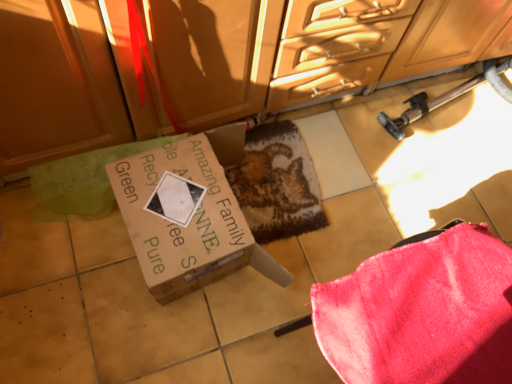
Question: From a real-world perspective, relative to brown cardboard box at center, is matte wood cabinetry at upper center vertically above or below?

Choices:
 (A) below
 (B) above

Answer: (B)

Question: From the image's perspective, is matte wood cabinetry at upper center located above or below brown cardboard box at center?

Choices:
 (A) below
 (B) above

Answer: (B)

Question: Based on their relative distances, which object is nearer to the velvety pink blanket at lower right?

Choices:
 (A) brown cardboard box at center
 (B) matte wood cabinetry at upper center
 (C) textured brown mat at center

Answer: (A)

Question: Based on their relative distances, which object is nearer to the textured brown mat at center?

Choices:
 (A) matte wood cabinetry at upper center
 (B) velvety pink blanket at lower right
 (C) brown cardboard box at center

Answer: (C)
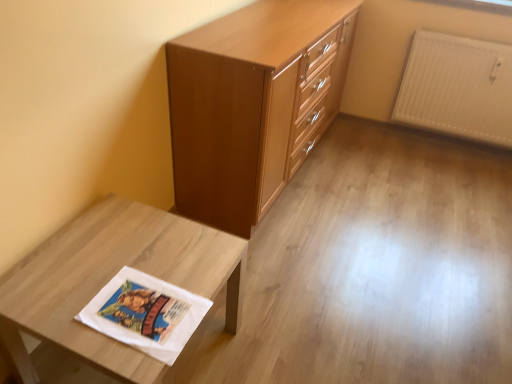
Where is `vacant area located to the right-hand side of white matte fabric at lower left`? This screenshot has height=384, width=512. vacant area located to the right-hand side of white matte fabric at lower left is located at coordinates (285, 328).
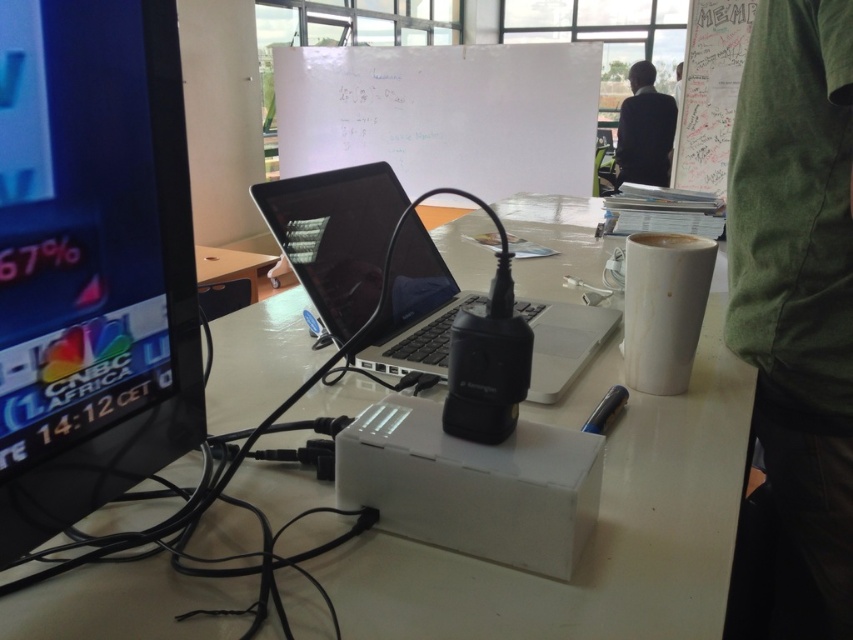
You are organizing the desk items and need to place a new item between the matte black monitor at left and the white matte cup at upper right. Based on their positions, where should you position the new item?

The new item should be placed between the matte black monitor at left and the white matte cup at upper right. Since the matte black monitor at left is below the white matte cup at upper right, the new item should be positioned above the matte black monitor at left and below the white matte cup at upper right to maintain spatial order.

You are organizing a presentation and need to place a large poster on the desk. Given the current setup with the white plastic table at center and the sleek black laptop at center, which object should you move to make space?

The sleek black laptop at center should be moved because the white plastic table at center is larger and has more space available.

You are organizing a presentation and need to place a laptop bag on the desk. The laptop bag is wider than the black fabric jacket at upper right. Will it fit to the left of the matte black monitor at left?

The matte black monitor at left is to the left of the black fabric jacket at upper right, so placing the laptop bag wider than the black fabric jacket at upper right to the left of the matte black monitor at left may not be possible since the space available might be constrained by the monitor and other desk items.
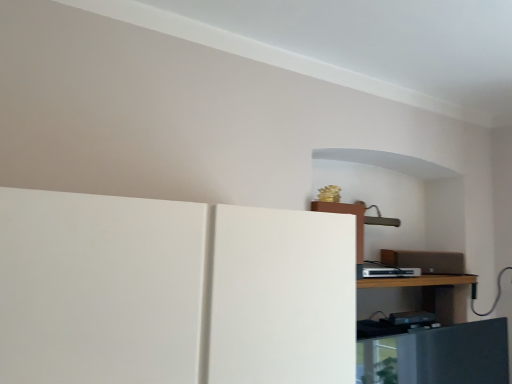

YOUR TASK:
Extract each line of the records that contains the word "pink", and copy those lines unchanged.

RESPONSE FOR THIS EXERCISE:
Question: Based on their relative distances, which object is nearer to the velvety pink blanket at lower right?
 (B) velvety pink blanket at lower right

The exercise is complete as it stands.